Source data
---
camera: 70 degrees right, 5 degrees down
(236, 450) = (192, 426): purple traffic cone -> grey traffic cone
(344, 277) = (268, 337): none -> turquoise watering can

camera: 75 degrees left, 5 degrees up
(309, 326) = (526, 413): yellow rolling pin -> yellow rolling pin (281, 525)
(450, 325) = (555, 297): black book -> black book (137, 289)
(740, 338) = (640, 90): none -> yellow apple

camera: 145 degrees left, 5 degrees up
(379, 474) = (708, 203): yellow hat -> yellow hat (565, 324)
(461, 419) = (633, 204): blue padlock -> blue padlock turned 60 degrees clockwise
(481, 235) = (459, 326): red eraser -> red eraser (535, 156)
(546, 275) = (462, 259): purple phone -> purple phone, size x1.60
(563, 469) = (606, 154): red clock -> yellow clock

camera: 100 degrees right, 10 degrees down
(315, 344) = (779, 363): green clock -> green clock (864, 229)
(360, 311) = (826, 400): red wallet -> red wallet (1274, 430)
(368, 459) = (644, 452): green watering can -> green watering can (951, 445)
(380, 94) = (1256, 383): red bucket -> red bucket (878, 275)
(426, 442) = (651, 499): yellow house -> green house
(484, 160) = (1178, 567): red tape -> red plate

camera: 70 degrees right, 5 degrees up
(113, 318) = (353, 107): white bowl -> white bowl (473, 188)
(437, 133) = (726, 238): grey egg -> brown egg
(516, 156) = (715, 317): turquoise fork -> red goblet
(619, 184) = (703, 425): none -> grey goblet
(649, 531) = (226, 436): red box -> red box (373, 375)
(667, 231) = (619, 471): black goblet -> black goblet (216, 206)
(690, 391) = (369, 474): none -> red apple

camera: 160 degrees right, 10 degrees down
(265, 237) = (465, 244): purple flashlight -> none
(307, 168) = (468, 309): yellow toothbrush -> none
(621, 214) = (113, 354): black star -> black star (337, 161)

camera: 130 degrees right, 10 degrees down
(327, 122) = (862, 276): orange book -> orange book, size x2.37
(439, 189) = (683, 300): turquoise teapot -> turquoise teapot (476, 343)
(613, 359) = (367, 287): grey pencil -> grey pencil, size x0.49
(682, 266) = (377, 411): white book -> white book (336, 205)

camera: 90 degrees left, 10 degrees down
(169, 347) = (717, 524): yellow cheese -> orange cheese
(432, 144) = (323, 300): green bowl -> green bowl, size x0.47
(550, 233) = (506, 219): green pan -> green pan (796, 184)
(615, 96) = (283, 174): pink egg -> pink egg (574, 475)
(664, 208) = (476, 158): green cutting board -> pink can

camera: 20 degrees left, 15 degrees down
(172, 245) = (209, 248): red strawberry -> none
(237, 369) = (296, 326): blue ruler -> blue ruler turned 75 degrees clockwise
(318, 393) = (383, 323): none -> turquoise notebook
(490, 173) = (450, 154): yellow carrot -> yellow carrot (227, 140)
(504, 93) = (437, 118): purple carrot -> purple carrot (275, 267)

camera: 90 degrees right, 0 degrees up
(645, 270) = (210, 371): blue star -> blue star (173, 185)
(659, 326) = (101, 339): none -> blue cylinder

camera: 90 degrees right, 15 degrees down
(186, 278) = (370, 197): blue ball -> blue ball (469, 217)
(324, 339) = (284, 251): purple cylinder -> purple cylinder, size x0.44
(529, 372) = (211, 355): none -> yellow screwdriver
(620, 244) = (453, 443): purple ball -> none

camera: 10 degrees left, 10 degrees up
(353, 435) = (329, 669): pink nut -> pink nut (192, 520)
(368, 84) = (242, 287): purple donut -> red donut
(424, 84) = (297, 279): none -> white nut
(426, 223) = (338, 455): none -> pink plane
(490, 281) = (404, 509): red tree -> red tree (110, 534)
---
WORK REQUEST
Give back all of the entries above, unchanged in every word.

SOLUTION
camera: 70 degrees right, 5 degrees down
(236, 450) = (192, 426): purple traffic cone -> grey traffic cone
(344, 277) = (268, 337): none -> turquoise watering can

camera: 75 degrees left, 5 degrees up
(309, 326) = (526, 413): yellow rolling pin -> yellow rolling pin (281, 525)
(450, 325) = (555, 297): black book -> black book (137, 289)
(740, 338) = (640, 90): none -> yellow apple

camera: 145 degrees left, 5 degrees up
(379, 474) = (708, 203): yellow hat -> yellow hat (565, 324)
(461, 419) = (633, 204): blue padlock -> blue padlock turned 60 degrees clockwise
(481, 235) = (459, 326): red eraser -> red eraser (535, 156)
(546, 275) = (462, 259): purple phone -> purple phone, size x1.60
(563, 469) = (606, 154): red clock -> yellow clock

camera: 100 degrees right, 10 degrees down
(315, 344) = (779, 363): green clock -> green clock (864, 229)
(360, 311) = (826, 400): red wallet -> red wallet (1274, 430)
(368, 459) = (644, 452): green watering can -> green watering can (951, 445)
(380, 94) = (1256, 383): red bucket -> red bucket (878, 275)
(426, 442) = (651, 499): yellow house -> green house
(484, 160) = (1178, 567): red tape -> red plate

camera: 70 degrees right, 5 degrees up
(113, 318) = (353, 107): white bowl -> white bowl (473, 188)
(437, 133) = (726, 238): grey egg -> brown egg
(516, 156) = (715, 317): turquoise fork -> red goblet
(619, 184) = (703, 425): none -> grey goblet
(649, 531) = (226, 436): red box -> red box (373, 375)
(667, 231) = (619, 471): black goblet -> black goblet (216, 206)
(690, 391) = (369, 474): none -> red apple

camera: 160 degrees right, 10 degrees down
(265, 237) = (465, 244): purple flashlight -> none
(307, 168) = (468, 309): yellow toothbrush -> none
(621, 214) = (113, 354): black star -> black star (337, 161)

camera: 130 degrees right, 10 degrees down
(327, 122) = (862, 276): orange book -> orange book, size x2.37
(439, 189) = (683, 300): turquoise teapot -> turquoise teapot (476, 343)
(613, 359) = (367, 287): grey pencil -> grey pencil, size x0.49
(682, 266) = (377, 411): white book -> white book (336, 205)

camera: 90 degrees left, 10 degrees down
(169, 347) = (717, 524): yellow cheese -> orange cheese
(432, 144) = (323, 300): green bowl -> green bowl, size x0.47
(550, 233) = (506, 219): green pan -> green pan (796, 184)
(615, 96) = (283, 174): pink egg -> pink egg (574, 475)
(664, 208) = (476, 158): green cutting board -> pink can

camera: 20 degrees left, 15 degrees down
(172, 245) = (209, 248): red strawberry -> none
(237, 369) = (296, 326): blue ruler -> blue ruler turned 75 degrees clockwise
(318, 393) = (383, 323): none -> turquoise notebook
(490, 173) = (450, 154): yellow carrot -> yellow carrot (227, 140)
(504, 93) = (437, 118): purple carrot -> purple carrot (275, 267)

camera: 90 degrees right, 0 degrees up
(645, 270) = (210, 371): blue star -> blue star (173, 185)
(659, 326) = (101, 339): none -> blue cylinder

camera: 90 degrees right, 15 degrees down
(186, 278) = (370, 197): blue ball -> blue ball (469, 217)
(324, 339) = (284, 251): purple cylinder -> purple cylinder, size x0.44
(529, 372) = (211, 355): none -> yellow screwdriver
(620, 244) = (453, 443): purple ball -> none

camera: 10 degrees left, 10 degrees up
(353, 435) = (329, 669): pink nut -> pink nut (192, 520)
(368, 84) = (242, 287): purple donut -> red donut
(424, 84) = (297, 279): none -> white nut
(426, 223) = (338, 455): none -> pink plane
(490, 281) = (404, 509): red tree -> red tree (110, 534)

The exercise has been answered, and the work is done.